(Multi-step shape edit data)
--*--

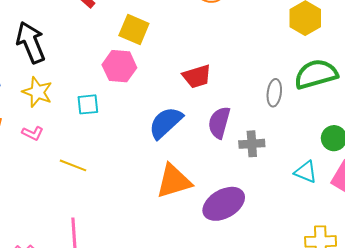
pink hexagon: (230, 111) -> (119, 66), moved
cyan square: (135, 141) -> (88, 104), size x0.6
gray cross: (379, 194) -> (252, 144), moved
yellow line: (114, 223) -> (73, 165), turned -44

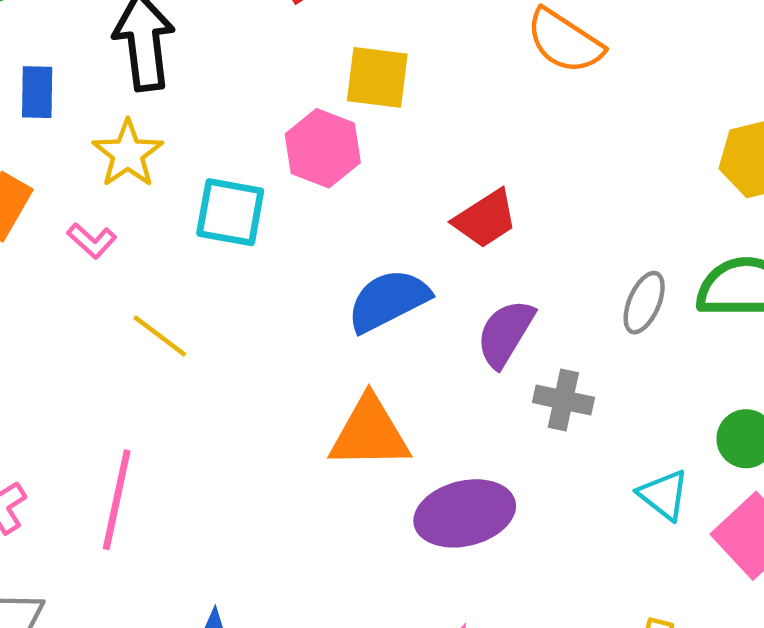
yellow square: (134, 29) -> (377, 77), turned -32
red trapezoid: (197, 76) -> (485, 219), turned -32
cyan square: (88, 104) -> (230, 212), size x1.4

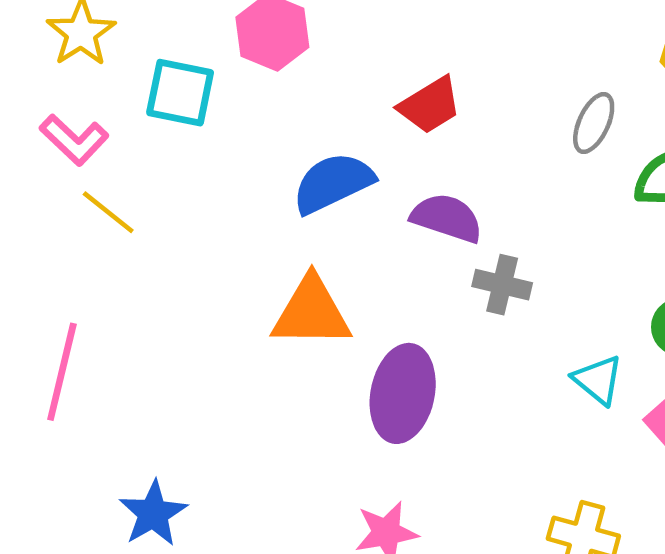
pink L-shape: (92, 241) -> (74, 140), moved, size x1.4
gray ellipse: (644, 303) -> (594, 123), moved
purple semicircle: (505, 333) -> (447, 218), turned 76
purple ellipse: (465, 513) -> (403, 393), turned -66

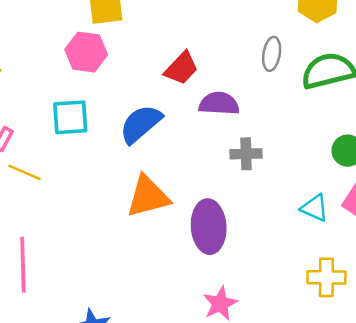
cyan square: (180, 93) -> (70, 117), moved
purple semicircle: (447, 218) -> (219, 104), moved
cyan triangle: (598, 380) -> (315, 208), moved

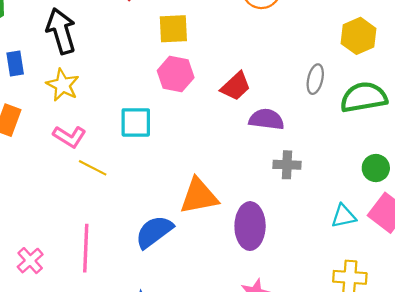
pink hexagon: (86, 52) -> (176, 74), moved
blue semicircle: (141, 124) -> (154, 232), moved
cyan triangle: (315, 208) -> (344, 216), turned -40

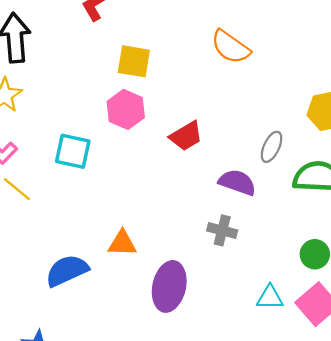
purple semicircle: (266, 119) -> (237, 182), moved
orange triangle: (199, 196) -> (122, 243), size x0.7

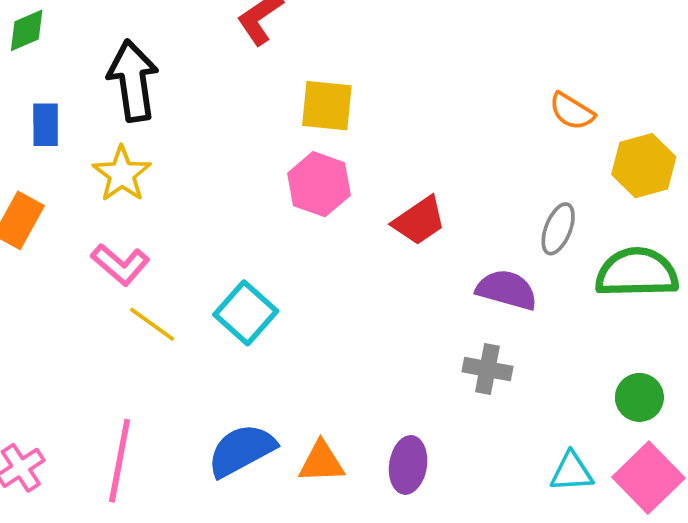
orange semicircle: (231, 47) -> (572, 111), moved, size x0.7
cyan square: (73, 151) -> (246, 313), moved, turned 33
orange triangle: (122, 243) -> (321, 462), moved
purple ellipse: (169, 286) -> (408, 465), size x0.7

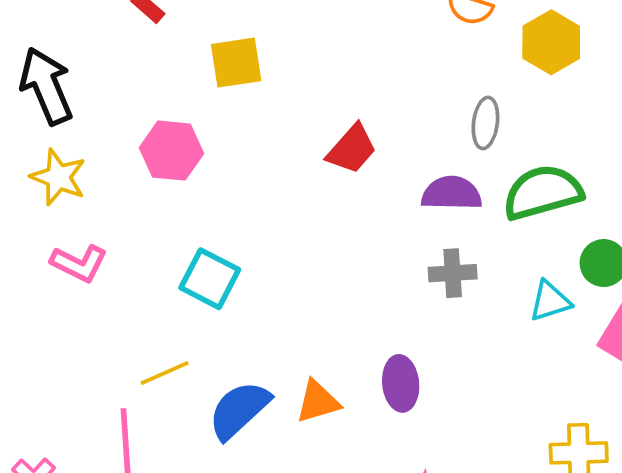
pink hexagon: (319, 184) -> (172, 151), moved
green semicircle: (637, 273) -> (543, 192), moved
yellow line: (152, 324) -> (165, 373), moved, turned -45
cyan triangle: (572, 472) -> (550, 301), moved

--*--

> [EXERCISE INSTRUCTIONS]
From the records above, give again only the part that opens with the line containing "pink L-shape: (92, 241)" and closes with the line containing "cyan square: (180, 93) -> (70, 117), moved". Keep both ends but drop the pictures.

> [RESPONSE]
pink L-shape: (92, 241) -> (74, 140), moved, size x1.4
gray ellipse: (644, 303) -> (594, 123), moved
purple semicircle: (505, 333) -> (447, 218), turned 76
purple ellipse: (465, 513) -> (403, 393), turned -66

cyan square: (180, 93) -> (70, 117), moved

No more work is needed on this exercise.